***** RECORDS SHOWN *****

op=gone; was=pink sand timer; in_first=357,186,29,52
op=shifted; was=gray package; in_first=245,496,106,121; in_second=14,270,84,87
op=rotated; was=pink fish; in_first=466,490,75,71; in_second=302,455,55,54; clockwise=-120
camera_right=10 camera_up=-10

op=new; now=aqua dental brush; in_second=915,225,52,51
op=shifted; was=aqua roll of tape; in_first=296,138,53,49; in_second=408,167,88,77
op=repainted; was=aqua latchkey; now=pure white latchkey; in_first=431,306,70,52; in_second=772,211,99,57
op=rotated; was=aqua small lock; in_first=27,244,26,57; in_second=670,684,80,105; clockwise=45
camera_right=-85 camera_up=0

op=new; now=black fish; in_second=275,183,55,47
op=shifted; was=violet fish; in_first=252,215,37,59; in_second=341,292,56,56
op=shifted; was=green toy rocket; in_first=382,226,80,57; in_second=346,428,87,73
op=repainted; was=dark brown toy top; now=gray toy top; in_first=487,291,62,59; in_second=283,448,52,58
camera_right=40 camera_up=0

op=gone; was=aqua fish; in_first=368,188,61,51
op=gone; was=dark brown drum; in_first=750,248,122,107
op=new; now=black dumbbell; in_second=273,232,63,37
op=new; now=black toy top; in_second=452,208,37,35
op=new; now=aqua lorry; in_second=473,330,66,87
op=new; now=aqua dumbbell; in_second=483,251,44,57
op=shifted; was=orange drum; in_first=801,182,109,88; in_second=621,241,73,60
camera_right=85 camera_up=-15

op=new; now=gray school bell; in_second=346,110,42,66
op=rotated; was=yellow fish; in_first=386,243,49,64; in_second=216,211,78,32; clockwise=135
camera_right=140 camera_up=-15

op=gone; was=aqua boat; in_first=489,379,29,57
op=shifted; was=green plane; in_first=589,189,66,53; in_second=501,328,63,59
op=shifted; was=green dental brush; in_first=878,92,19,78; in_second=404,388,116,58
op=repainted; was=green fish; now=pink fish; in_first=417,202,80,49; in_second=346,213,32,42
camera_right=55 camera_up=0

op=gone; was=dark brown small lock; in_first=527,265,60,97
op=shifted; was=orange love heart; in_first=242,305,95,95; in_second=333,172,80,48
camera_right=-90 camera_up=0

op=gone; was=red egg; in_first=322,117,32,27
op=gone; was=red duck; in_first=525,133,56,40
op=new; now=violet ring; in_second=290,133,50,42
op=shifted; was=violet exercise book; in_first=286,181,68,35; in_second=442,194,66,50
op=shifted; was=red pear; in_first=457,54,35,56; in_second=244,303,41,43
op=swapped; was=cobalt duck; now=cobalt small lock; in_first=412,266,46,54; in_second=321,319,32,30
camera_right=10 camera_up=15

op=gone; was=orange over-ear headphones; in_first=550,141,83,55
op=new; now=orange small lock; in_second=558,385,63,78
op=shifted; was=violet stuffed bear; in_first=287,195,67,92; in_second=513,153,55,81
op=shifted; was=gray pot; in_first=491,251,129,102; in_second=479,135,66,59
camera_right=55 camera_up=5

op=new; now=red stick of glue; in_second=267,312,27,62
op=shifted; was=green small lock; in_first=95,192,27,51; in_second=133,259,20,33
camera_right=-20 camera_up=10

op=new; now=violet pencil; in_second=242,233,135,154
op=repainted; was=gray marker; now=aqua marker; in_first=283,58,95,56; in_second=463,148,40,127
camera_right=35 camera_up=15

*****

ASSIGNMENT - Reproduce all lines from the records above that include the word "repainted".

RESPONSE AREA -
op=repainted; was=aqua latchkey; now=pure white latchkey; in_first=431,306,70,52; in_second=772,211,99,57
op=repainted; was=dark brown toy top; now=gray toy top; in_first=487,291,62,59; in_second=283,448,52,58
op=repainted; was=green fish; now=pink fish; in_first=417,202,80,49; in_second=346,213,32,42
op=repainted; was=gray marker; now=aqua marker; in_first=283,58,95,56; in_second=463,148,40,127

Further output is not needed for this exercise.